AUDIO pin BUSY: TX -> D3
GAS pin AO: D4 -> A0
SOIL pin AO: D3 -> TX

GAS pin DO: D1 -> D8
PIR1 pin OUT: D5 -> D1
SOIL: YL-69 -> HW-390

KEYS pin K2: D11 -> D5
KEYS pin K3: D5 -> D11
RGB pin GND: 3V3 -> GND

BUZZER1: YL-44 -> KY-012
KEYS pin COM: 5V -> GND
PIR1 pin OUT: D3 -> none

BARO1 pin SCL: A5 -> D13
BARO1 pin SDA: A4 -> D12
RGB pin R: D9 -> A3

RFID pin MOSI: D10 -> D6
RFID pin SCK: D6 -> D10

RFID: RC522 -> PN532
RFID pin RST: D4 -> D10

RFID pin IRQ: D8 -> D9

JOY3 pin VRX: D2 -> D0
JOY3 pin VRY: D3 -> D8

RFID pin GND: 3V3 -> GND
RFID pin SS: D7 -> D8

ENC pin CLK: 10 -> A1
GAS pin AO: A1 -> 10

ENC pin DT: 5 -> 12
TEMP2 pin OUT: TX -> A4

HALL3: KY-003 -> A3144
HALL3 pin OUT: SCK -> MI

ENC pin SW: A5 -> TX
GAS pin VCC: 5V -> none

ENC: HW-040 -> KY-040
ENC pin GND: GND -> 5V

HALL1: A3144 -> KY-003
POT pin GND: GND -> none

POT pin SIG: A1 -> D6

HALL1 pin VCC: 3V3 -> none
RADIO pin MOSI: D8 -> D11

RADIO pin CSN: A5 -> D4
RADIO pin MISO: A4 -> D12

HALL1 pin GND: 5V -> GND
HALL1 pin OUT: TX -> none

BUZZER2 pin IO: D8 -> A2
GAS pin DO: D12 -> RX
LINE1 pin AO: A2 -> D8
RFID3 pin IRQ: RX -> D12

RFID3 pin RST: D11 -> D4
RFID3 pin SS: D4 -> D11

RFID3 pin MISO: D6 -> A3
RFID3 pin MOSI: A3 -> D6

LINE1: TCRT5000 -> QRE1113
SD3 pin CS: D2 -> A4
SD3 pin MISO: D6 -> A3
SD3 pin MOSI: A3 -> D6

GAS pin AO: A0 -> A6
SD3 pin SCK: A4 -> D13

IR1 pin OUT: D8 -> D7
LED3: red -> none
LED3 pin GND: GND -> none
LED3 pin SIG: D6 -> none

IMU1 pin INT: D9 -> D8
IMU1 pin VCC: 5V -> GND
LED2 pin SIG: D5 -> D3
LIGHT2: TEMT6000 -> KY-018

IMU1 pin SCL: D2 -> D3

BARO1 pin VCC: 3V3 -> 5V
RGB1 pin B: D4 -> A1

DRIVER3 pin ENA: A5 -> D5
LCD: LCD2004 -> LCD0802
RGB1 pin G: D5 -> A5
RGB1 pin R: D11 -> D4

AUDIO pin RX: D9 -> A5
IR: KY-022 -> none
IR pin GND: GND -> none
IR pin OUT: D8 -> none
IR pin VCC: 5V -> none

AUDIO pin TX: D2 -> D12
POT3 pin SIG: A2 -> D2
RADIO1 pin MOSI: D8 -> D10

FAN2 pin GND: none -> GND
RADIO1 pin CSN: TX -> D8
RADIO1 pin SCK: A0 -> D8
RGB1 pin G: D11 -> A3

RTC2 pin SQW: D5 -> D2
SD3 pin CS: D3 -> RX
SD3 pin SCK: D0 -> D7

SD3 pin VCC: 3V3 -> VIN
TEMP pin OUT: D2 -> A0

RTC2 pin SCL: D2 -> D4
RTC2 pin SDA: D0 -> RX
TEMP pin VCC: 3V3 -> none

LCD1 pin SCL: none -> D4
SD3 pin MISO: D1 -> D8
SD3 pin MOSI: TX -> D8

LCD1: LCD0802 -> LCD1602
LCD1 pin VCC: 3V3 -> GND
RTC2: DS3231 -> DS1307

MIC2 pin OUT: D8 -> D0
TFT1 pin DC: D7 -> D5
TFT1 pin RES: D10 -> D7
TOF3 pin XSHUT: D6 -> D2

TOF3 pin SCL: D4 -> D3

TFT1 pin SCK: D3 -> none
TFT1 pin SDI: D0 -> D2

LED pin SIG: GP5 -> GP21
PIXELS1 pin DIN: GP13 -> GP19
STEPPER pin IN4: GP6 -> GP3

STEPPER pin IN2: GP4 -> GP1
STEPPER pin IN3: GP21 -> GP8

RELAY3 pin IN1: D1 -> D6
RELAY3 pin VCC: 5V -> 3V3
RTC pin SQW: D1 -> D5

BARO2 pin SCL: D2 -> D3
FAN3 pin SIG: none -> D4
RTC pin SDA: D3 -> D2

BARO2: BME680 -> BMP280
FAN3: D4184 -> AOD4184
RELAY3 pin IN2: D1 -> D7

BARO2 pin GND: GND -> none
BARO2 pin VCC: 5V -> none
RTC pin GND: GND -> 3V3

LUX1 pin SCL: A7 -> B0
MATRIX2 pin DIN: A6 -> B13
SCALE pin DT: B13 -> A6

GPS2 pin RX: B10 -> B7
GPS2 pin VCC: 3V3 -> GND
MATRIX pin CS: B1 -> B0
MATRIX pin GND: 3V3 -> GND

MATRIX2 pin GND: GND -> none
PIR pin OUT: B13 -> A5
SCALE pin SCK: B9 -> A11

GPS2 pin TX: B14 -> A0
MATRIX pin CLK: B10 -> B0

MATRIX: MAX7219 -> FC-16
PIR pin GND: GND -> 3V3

#### [Problem to solve]
Once you find the line with "SD3 pin SCK: D0 -> D7" in the entries above, output it and each line after it up to and including the line with "MIC2 pin OUT: D8 -> D0", and nothing else.

#### [Exercise answer]
SD3 pin SCK: D0 -> D7

SD3 pin VCC: 3V3 -> VIN
TEMP pin OUT: D2 -> A0

RTC2 pin SCL: D2 -> D4
RTC2 pin SDA: D0 -> RX
TEMP pin VCC: 3V3 -> none

LCD1 pin SCL: none -> D4
SD3 pin MISO: D1 -> D8
SD3 pin MOSI: TX -> D8

LCD1: LCD0802 -> LCD1602
LCD1 pin VCC: 3V3 -> GND
RTC2: DS3231 -> DS1307

MIC2 pin OUT: D8 -> D0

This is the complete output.